_Material provided_
● ● ●
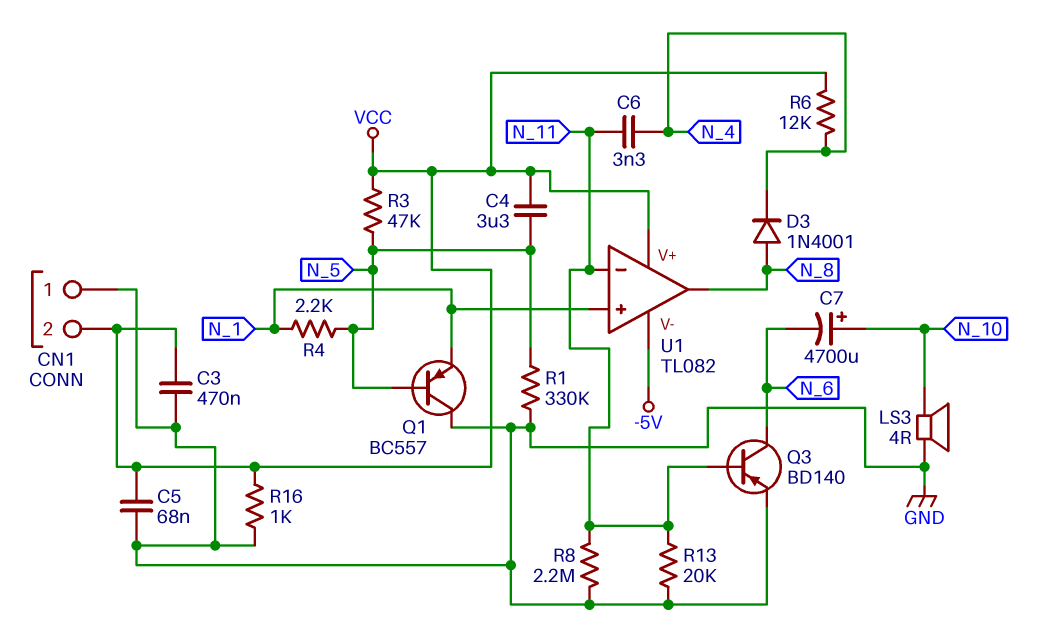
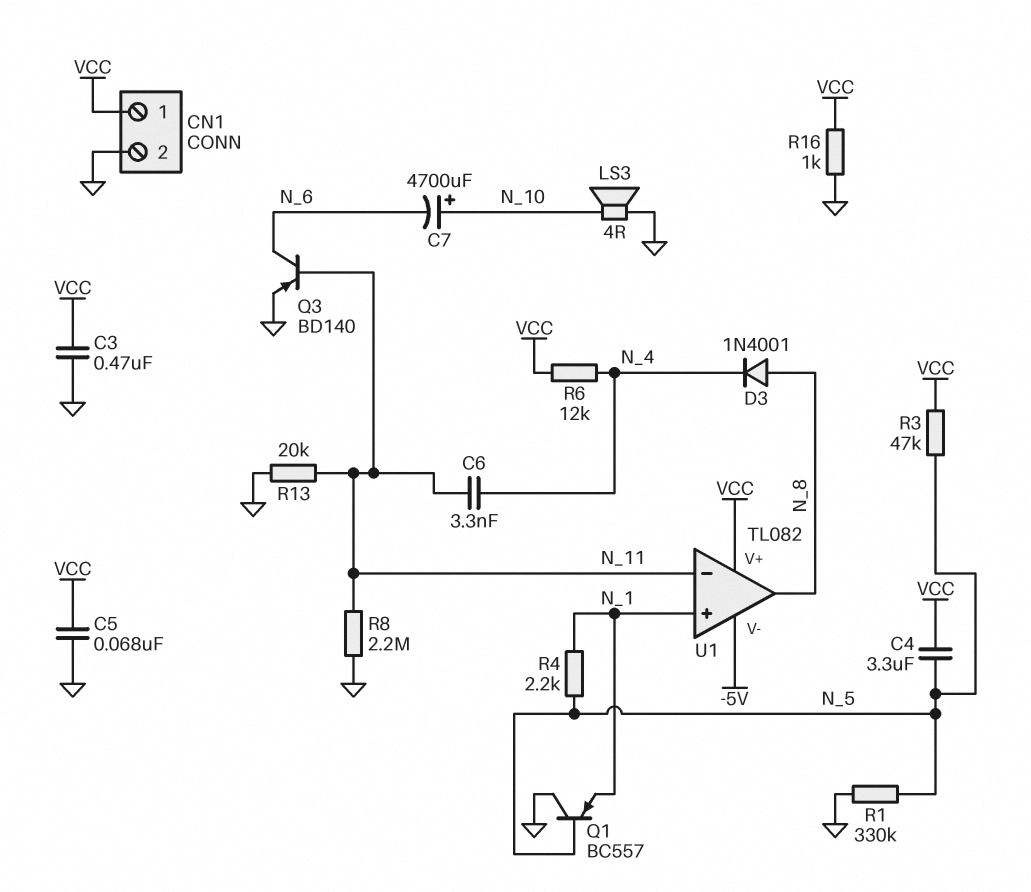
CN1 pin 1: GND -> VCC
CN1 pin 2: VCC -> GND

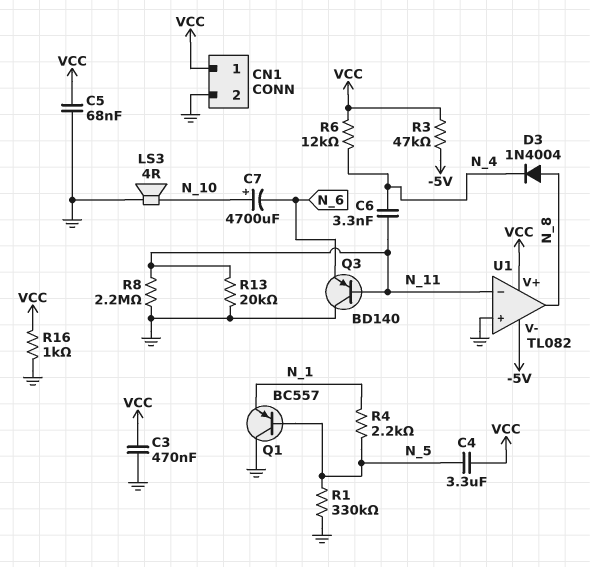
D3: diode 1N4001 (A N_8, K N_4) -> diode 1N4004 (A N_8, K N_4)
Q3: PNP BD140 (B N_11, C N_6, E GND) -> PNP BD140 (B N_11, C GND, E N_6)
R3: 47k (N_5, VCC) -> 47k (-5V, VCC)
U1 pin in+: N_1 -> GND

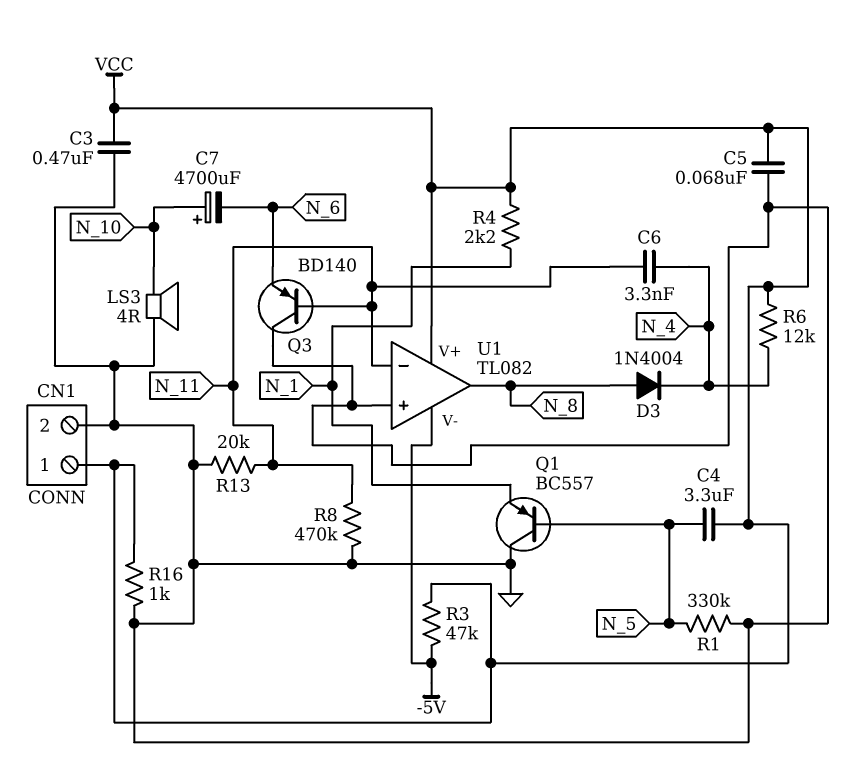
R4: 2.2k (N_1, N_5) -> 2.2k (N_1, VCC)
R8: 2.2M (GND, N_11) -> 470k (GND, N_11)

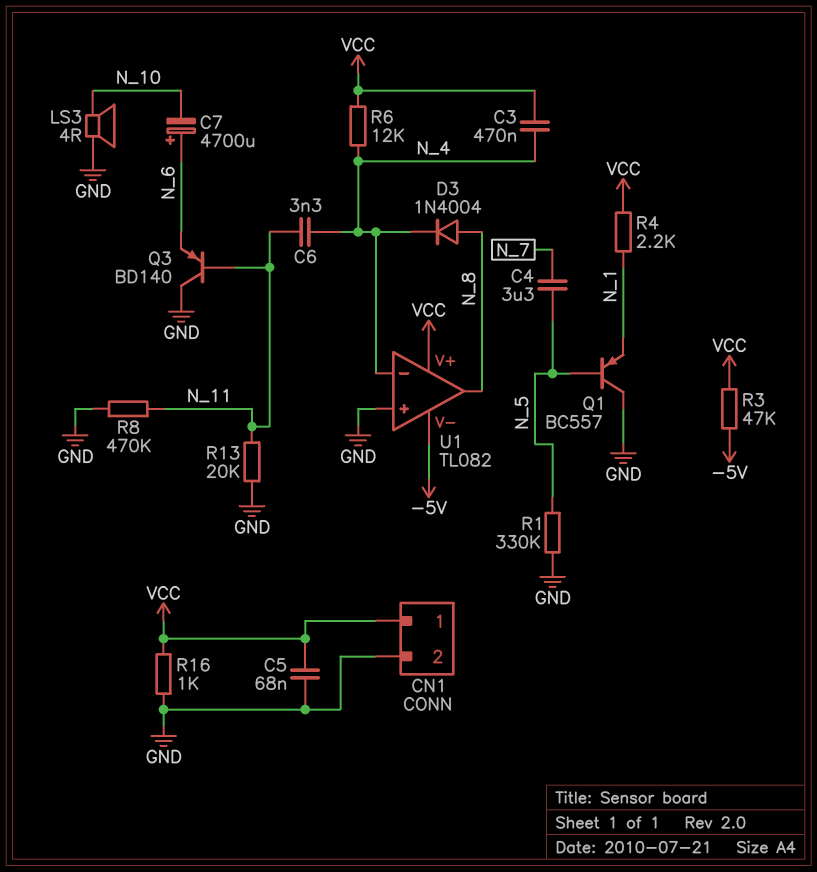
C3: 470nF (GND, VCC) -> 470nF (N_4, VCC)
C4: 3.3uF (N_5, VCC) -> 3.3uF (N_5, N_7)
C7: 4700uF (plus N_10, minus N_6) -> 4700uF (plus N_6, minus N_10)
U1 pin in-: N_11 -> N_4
● ● ●
Give the complete material again, exactly as written. Do not include the pictures.

CN1 pin 1: GND -> VCC
CN1 pin 2: VCC -> GND

D3: diode 1N4001 (A N_8, K N_4) -> diode 1N4004 (A N_8, K N_4)
Q3: PNP BD140 (B N_11, C N_6, E GND) -> PNP BD140 (B N_11, C GND, E N_6)
R3: 47k (N_5, VCC) -> 47k (-5V, VCC)
U1 pin in+: N_1 -> GND

R4: 2.2k (N_1, N_5) -> 2.2k (N_1, VCC)
R8: 2.2M (GND, N_11) -> 470k (GND, N_11)

C3: 470nF (GND, VCC) -> 470nF (N_4, VCC)
C4: 3.3uF (N_5, VCC) -> 3.3uF (N_5, N_7)
C7: 4700uF (plus N_10, minus N_6) -> 4700uF (plus N_6, minus N_10)
U1 pin in-: N_11 -> N_4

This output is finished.